The copy you produce must hold every record exactly, and none of the images.
┄┄┄┄┄┄
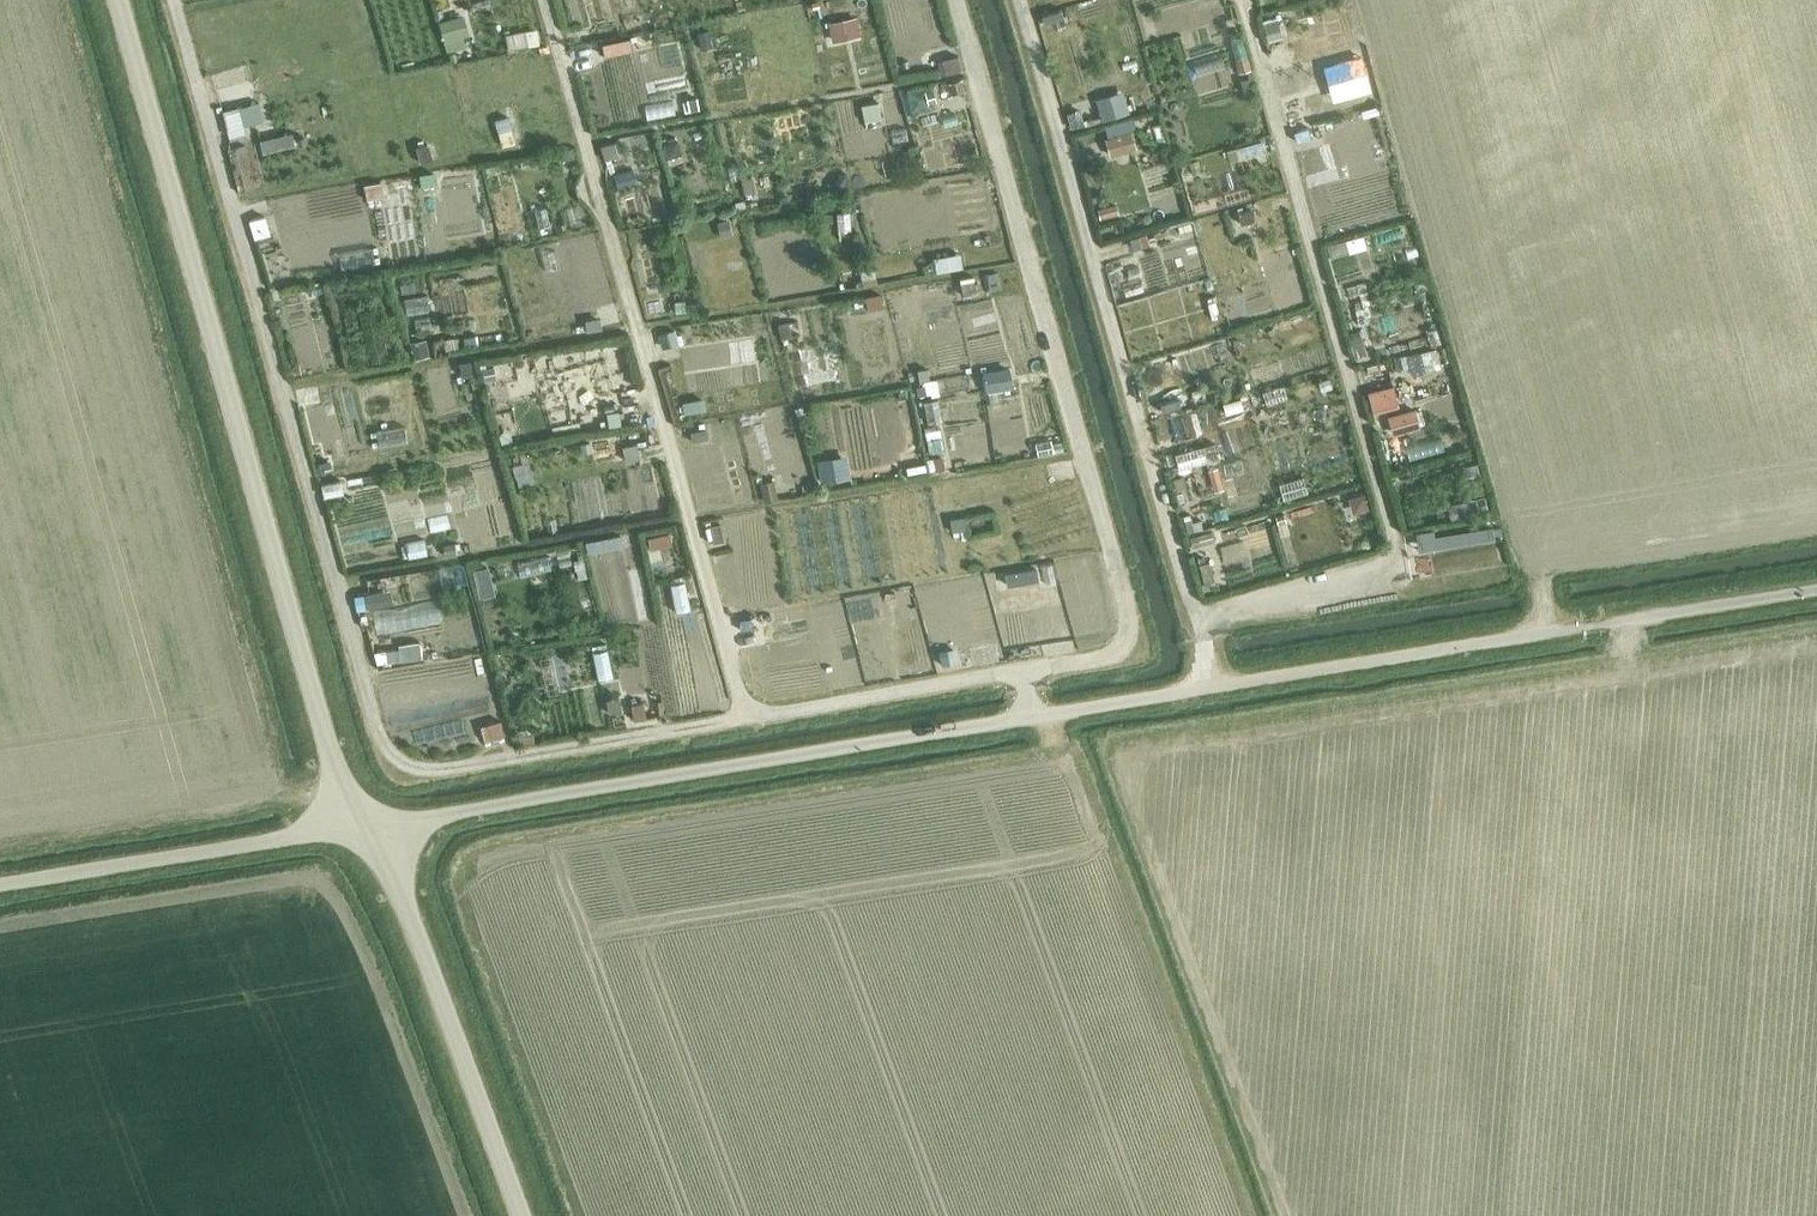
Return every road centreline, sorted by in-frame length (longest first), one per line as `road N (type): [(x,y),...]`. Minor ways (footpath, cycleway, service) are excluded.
road 1 (track): [(0,884),(1565,629)]
road 2 (unclassified): [(522,1215),(412,922),(318,718),(120,0)]
road 3 (track): [(1285,1215),(1113,750),(1816,641)]
road 4 (track): [(745,715),(455,766),(414,766),(394,754),(369,702),(173,0)]
road 5 (track): [(1026,669),(745,715),(544,0)]
road 6 (track): [(959,0),(1128,608),(1123,640),(1112,650),(1026,669),(1033,715)]
road 7 (track): [(1197,617),(1382,577),(1397,544),(1243,0)]
road 8 (track): [(1209,684),(1197,617),(1022,0)]
road 9 (track): [(1615,622),(1816,589)]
┄┄┄┄┄┄
EXERCISE ANSWER:
Return every road centreline, sorted by in-frame length (longest first), one per line as `road N (type): [(x,y),...]`. Minor ways (footpath, cycleway, service) are excluded.
road 1 (track): [(0,884),(1565,629)]
road 2 (unclassified): [(522,1215),(412,922),(318,718),(120,0)]
road 3 (track): [(1285,1215),(1113,750),(1816,641)]
road 4 (track): [(745,715),(455,766),(414,766),(394,754),(369,702),(173,0)]
road 5 (track): [(1026,669),(745,715),(544,0)]
road 6 (track): [(959,0),(1128,608),(1123,640),(1112,650),(1026,669),(1033,715)]
road 7 (track): [(1197,617),(1382,577),(1397,544),(1243,0)]
road 8 (track): [(1209,684),(1197,617),(1022,0)]
road 9 (track): [(1615,622),(1816,589)]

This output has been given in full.